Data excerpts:

* * * * * * *

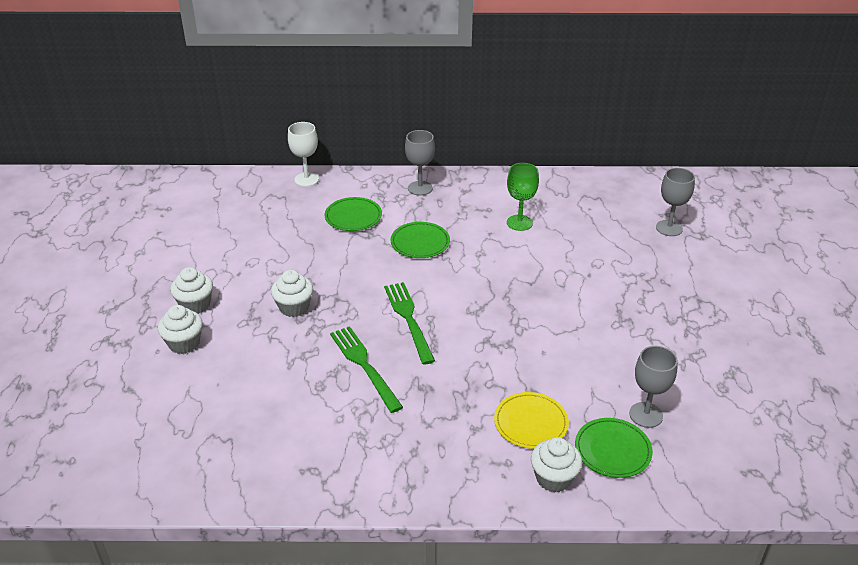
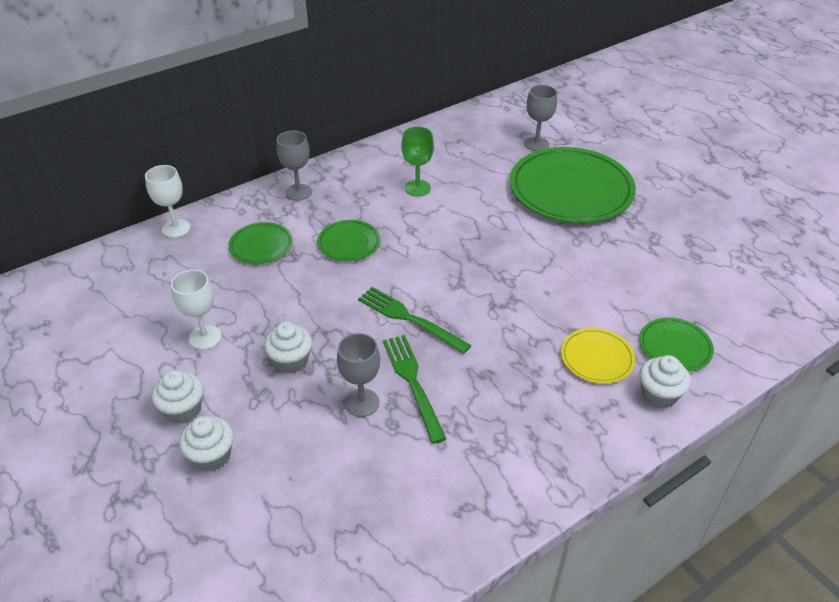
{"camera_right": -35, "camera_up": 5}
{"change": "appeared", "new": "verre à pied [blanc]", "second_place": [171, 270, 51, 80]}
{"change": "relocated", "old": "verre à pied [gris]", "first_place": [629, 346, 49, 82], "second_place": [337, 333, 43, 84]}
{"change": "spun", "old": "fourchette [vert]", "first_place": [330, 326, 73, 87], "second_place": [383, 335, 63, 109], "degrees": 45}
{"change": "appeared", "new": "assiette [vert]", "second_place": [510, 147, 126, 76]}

* * * * * * *

• **WHAT IS REQUIRED**
Each record must appear again exactly as written above, without its pictures.

• **EXERCISE OUTPUT**
{"camera_right": -35, "camera_up": 5}
{"change": "appeared", "new": "verre à pied [blanc]", "second_place": [171, 270, 51, 80]}
{"change": "relocated", "old": "verre à pied [gris]", "first_place": [629, 346, 49, 82], "second_place": [337, 333, 43, 84]}
{"change": "spun", "old": "fourchette [vert]", "first_place": [330, 326, 73, 87], "second_place": [383, 335, 63, 109], "degrees": 45}
{"change": "appeared", "new": "assiette [vert]", "second_place": [510, 147, 126, 76]}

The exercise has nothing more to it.